Would you copy the listing below exactly, keeping the pictures out?

○ ○ ○

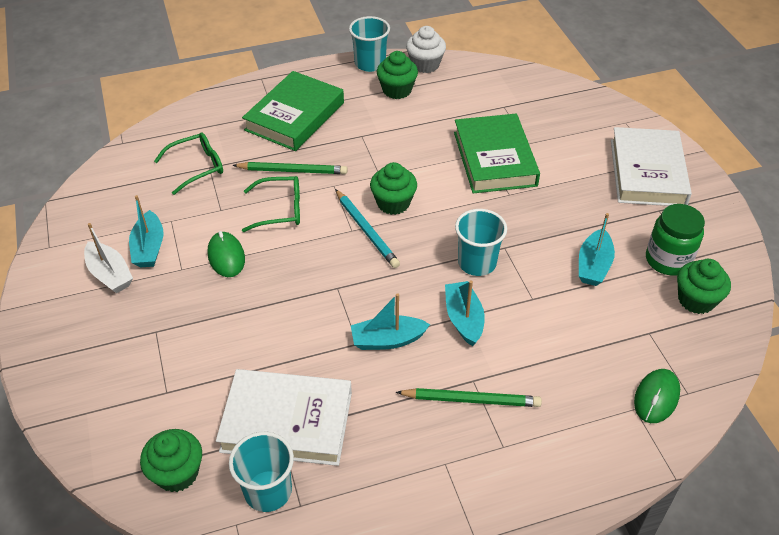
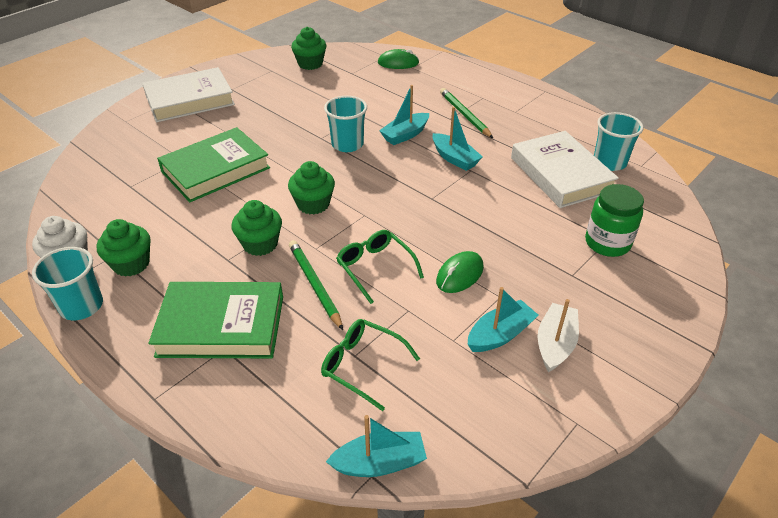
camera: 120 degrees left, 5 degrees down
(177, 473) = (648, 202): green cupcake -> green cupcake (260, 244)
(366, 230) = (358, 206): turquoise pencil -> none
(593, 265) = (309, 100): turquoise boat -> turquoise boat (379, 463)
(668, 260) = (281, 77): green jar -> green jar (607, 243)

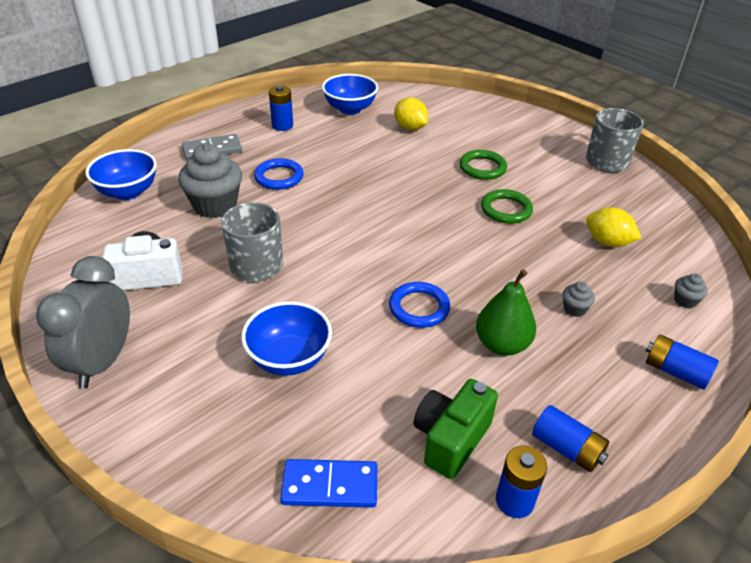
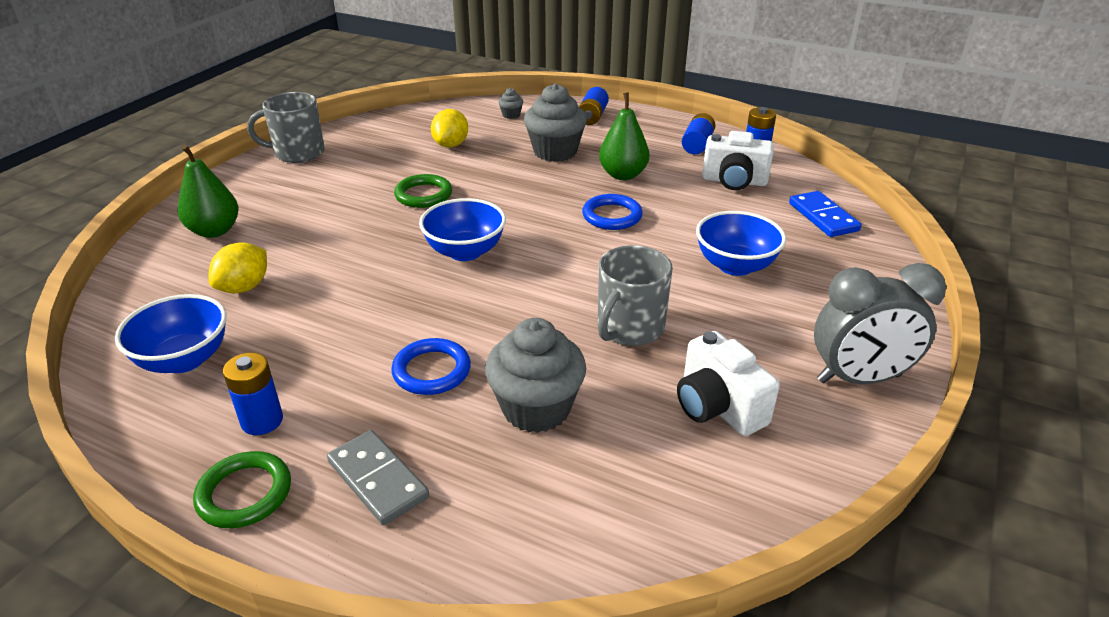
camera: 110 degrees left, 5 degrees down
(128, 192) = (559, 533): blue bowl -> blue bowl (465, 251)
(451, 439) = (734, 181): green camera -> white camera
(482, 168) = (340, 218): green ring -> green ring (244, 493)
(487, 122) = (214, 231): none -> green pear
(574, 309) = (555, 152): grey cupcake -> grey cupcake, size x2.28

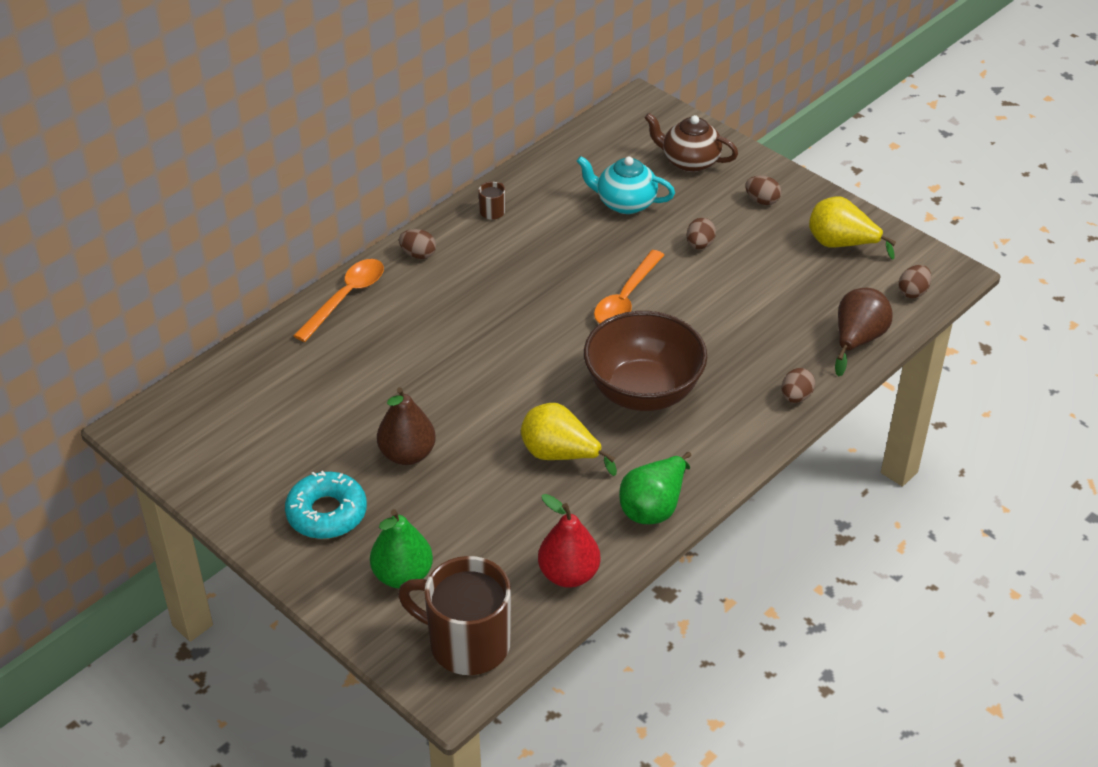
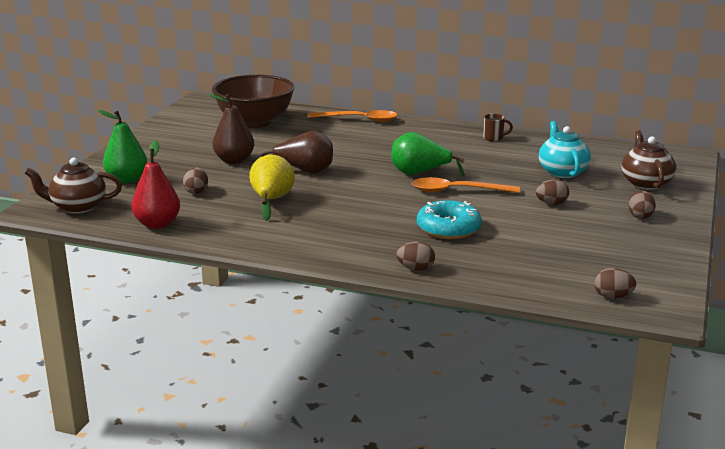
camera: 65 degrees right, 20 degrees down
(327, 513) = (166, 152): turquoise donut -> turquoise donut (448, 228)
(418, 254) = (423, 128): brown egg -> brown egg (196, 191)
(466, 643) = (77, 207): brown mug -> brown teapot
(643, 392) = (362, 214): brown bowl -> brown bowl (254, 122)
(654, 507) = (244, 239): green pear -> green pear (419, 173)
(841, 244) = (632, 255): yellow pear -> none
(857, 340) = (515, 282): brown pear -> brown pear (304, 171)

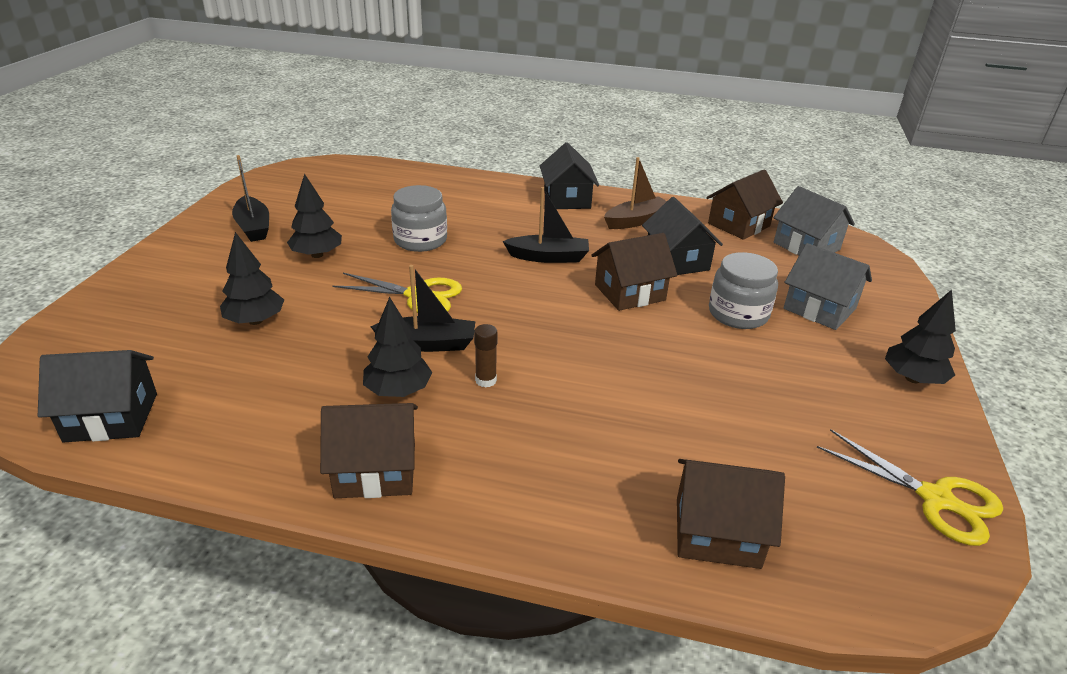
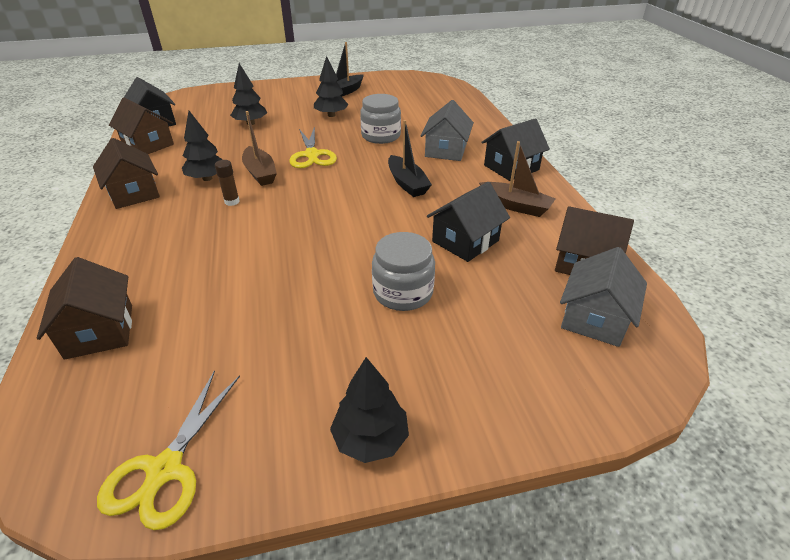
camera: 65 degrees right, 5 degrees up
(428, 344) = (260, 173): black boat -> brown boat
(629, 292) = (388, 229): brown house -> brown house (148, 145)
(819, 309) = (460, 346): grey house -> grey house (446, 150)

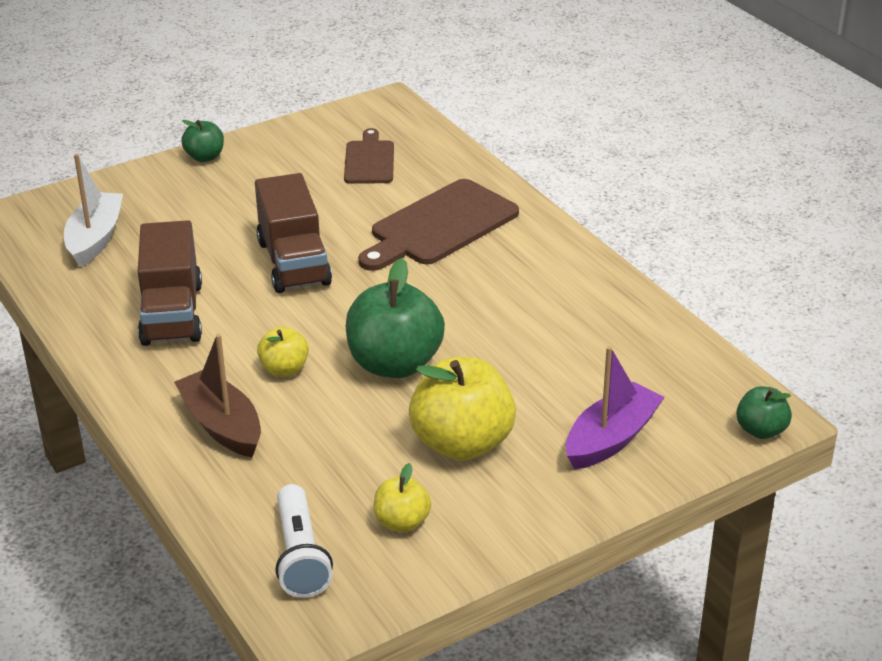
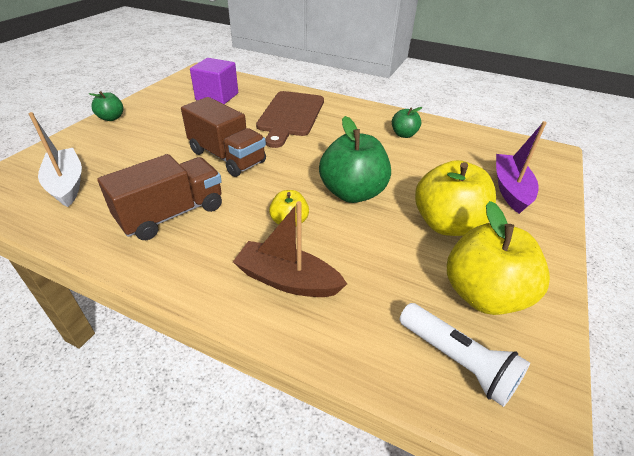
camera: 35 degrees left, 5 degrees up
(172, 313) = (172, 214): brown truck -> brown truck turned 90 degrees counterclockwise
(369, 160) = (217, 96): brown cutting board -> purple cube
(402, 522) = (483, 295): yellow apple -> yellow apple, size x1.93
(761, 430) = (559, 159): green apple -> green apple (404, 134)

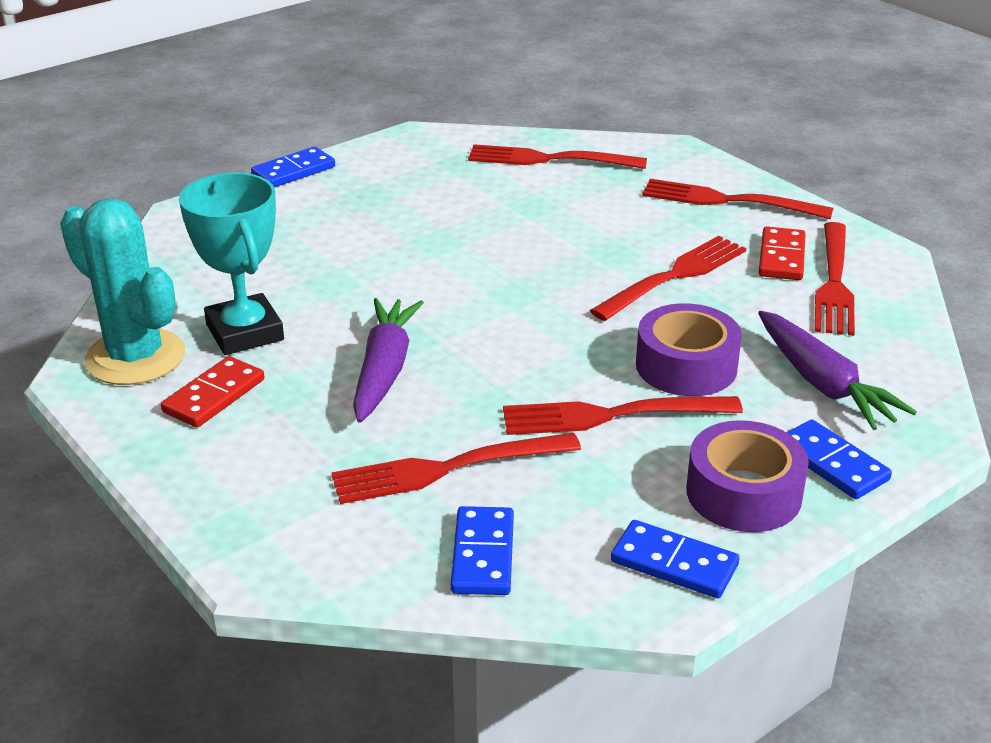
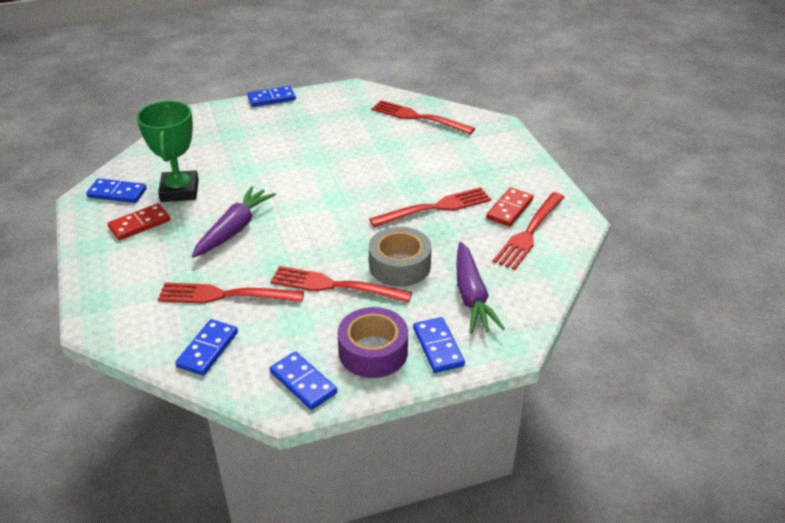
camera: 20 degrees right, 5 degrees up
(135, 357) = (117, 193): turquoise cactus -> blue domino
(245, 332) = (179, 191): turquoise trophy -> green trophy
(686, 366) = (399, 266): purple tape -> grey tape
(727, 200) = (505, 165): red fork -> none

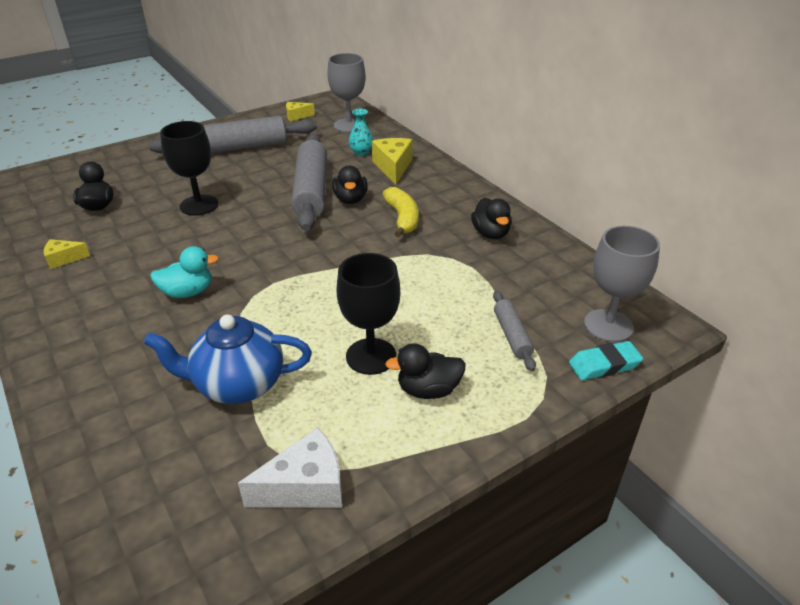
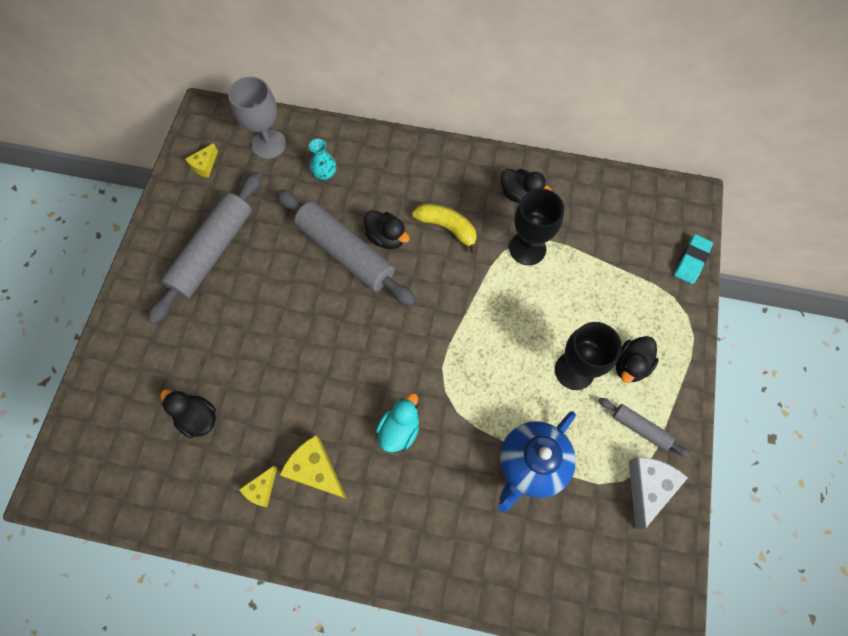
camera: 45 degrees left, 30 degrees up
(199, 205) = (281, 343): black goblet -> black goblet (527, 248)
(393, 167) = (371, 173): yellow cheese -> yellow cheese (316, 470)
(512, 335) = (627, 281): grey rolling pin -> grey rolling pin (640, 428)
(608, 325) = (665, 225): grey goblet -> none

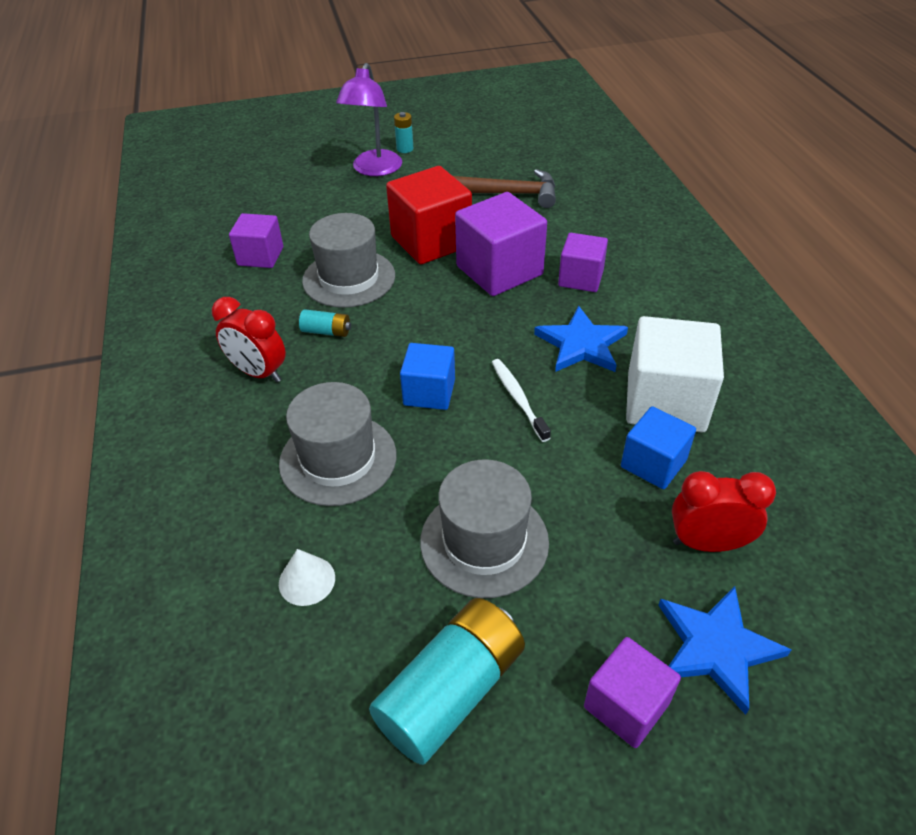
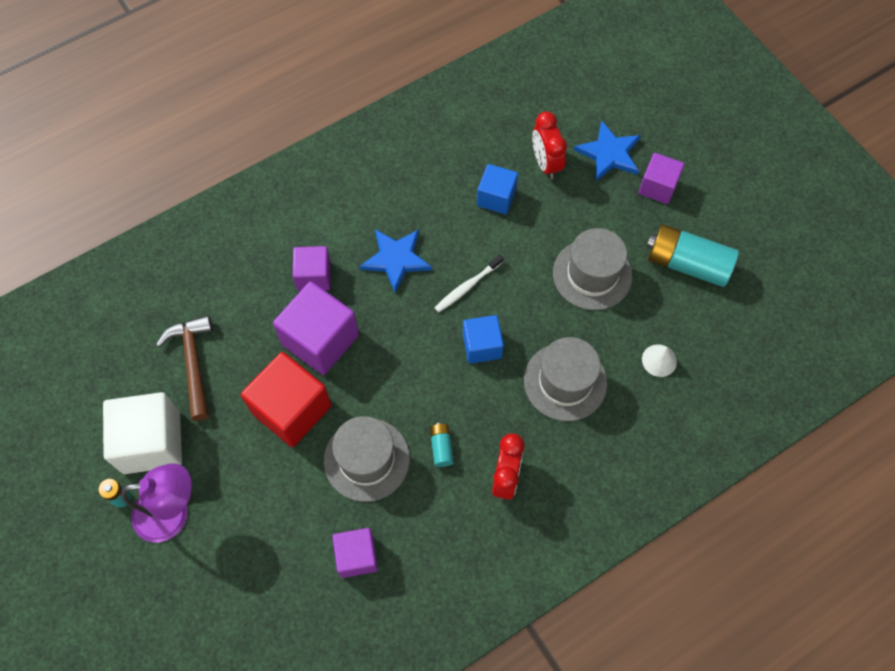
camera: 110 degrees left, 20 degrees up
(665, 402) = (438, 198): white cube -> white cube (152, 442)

○ ○ ○

WRITTEN SOLUTION:
camera: 120 degrees left, 5 degrees down
(177, 473) = (648, 202): green cupcake -> green cupcake (260, 244)
(366, 230) = (358, 206): turquoise pencil -> none
(593, 265) = (309, 100): turquoise boat -> turquoise boat (379, 463)
(668, 260) = (281, 77): green jar -> green jar (607, 243)

camera: 110 degrees left, 5 degrees down
(128, 192) = (559, 533): blue bowl -> blue bowl (465, 251)
(451, 439) = (734, 181): green camera -> white camera
(482, 168) = (340, 218): green ring -> green ring (244, 493)
(487, 122) = (214, 231): none -> green pear
(574, 309) = (555, 152): grey cupcake -> grey cupcake, size x2.28

camera: 65 degrees right, 20 degrees down
(327, 513) = (166, 152): turquoise donut -> turquoise donut (448, 228)
(418, 254) = (423, 128): brown egg -> brown egg (196, 191)
(466, 643) = (77, 207): brown mug -> brown teapot
(643, 392) = (362, 214): brown bowl -> brown bowl (254, 122)
(654, 507) = (244, 239): green pear -> green pear (419, 173)
(841, 244) = (632, 255): yellow pear -> none
(857, 340) = (515, 282): brown pear -> brown pear (304, 171)

camera: 65 degrees right, 5 degrees up
(428, 344) = (260, 173): black boat -> brown boat
(629, 292) = (388, 229): brown house -> brown house (148, 145)
(819, 309) = (460, 346): grey house -> grey house (446, 150)

camera: 35 degrees left, 5 degrees up
(172, 313) = (172, 214): brown truck -> brown truck turned 90 degrees counterclockwise
(369, 160) = (217, 96): brown cutting board -> purple cube
(402, 522) = (483, 295): yellow apple -> yellow apple, size x1.93
(761, 430) = (559, 159): green apple -> green apple (404, 134)

camera: 20 degrees right, 5 degrees up
(135, 357) = (117, 193): turquoise cactus -> blue domino
(245, 332) = (179, 191): turquoise trophy -> green trophy
(686, 366) = (399, 266): purple tape -> grey tape
(727, 200) = (505, 165): red fork -> none

camera: 45 degrees left, 30 degrees up
(199, 205) = (281, 343): black goblet -> black goblet (527, 248)
(393, 167) = (371, 173): yellow cheese -> yellow cheese (316, 470)
(512, 335) = (627, 281): grey rolling pin -> grey rolling pin (640, 428)
(608, 325) = (665, 225): grey goblet -> none

camera: 110 degrees left, 20 degrees up
(665, 402) = (438, 198): white cube -> white cube (152, 442)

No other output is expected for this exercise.